→ **What needs to be done**: Find the string "orange" in the records. Copy each line that has it.

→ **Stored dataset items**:
# # #
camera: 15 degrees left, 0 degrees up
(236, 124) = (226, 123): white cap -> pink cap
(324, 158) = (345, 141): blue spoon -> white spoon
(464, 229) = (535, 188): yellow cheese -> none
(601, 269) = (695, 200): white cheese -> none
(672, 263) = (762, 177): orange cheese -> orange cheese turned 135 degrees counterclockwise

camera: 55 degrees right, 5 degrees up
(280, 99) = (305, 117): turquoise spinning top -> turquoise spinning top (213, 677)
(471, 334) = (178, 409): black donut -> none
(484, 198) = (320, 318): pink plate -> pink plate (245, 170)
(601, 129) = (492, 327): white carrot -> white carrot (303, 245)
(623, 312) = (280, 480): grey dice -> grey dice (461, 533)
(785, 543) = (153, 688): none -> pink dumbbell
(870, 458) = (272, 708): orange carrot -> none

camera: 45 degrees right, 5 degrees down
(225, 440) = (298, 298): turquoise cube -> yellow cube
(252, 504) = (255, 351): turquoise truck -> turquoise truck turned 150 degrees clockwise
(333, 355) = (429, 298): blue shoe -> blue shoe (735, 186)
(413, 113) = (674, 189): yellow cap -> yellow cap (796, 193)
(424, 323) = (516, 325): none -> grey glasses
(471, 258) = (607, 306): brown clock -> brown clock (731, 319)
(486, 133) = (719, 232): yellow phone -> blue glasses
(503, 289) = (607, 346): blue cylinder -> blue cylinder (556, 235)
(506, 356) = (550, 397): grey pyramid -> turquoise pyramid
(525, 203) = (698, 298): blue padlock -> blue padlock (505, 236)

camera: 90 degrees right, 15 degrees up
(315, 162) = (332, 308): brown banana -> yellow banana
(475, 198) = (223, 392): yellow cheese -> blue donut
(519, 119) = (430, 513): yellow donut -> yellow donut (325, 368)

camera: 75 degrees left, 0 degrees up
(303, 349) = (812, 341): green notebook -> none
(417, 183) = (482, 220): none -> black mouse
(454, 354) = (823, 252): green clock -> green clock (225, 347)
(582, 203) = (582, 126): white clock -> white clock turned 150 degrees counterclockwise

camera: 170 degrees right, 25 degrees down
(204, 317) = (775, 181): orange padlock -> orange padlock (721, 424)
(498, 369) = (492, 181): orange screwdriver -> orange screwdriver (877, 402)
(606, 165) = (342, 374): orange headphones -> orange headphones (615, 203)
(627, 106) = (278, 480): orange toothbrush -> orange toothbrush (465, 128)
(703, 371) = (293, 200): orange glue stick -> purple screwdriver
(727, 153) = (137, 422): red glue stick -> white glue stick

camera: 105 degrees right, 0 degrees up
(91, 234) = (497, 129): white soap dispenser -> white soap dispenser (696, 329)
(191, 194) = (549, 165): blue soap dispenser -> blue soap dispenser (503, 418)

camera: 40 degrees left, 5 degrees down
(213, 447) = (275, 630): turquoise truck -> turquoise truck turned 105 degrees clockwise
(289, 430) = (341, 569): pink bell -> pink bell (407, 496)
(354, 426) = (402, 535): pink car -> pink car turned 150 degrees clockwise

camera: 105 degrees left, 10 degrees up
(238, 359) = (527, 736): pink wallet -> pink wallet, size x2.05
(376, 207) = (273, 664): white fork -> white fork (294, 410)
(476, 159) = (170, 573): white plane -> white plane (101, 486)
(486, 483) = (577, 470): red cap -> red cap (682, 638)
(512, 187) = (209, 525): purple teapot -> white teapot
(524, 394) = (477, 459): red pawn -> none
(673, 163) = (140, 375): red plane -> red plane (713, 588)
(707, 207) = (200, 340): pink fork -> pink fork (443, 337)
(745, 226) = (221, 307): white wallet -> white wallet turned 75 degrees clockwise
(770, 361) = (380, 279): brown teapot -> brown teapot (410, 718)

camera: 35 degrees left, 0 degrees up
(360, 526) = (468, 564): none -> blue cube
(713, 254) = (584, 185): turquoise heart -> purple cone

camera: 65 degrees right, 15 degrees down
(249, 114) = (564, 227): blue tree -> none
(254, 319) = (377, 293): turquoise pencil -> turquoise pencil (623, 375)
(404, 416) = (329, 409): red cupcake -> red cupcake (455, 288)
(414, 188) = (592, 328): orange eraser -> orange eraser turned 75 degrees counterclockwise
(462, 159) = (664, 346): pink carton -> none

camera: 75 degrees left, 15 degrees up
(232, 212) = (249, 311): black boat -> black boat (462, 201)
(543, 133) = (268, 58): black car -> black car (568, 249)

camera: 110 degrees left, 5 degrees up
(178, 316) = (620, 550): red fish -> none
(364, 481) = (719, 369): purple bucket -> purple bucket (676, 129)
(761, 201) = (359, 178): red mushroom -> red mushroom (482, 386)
# # #
→ **Problem solution**:
(672, 263) = (762, 177): orange cheese -> orange cheese turned 135 degrees counterclockwise
(870, 458) = (272, 708): orange carrot -> none
(204, 317) = (775, 181): orange padlock -> orange padlock (721, 424)
(498, 369) = (492, 181): orange screwdriver -> orange screwdriver (877, 402)
(606, 165) = (342, 374): orange headphones -> orange headphones (615, 203)
(627, 106) = (278, 480): orange toothbrush -> orange toothbrush (465, 128)
(703, 371) = (293, 200): orange glue stick -> purple screwdriver
(414, 188) = (592, 328): orange eraser -> orange eraser turned 75 degrees counterclockwise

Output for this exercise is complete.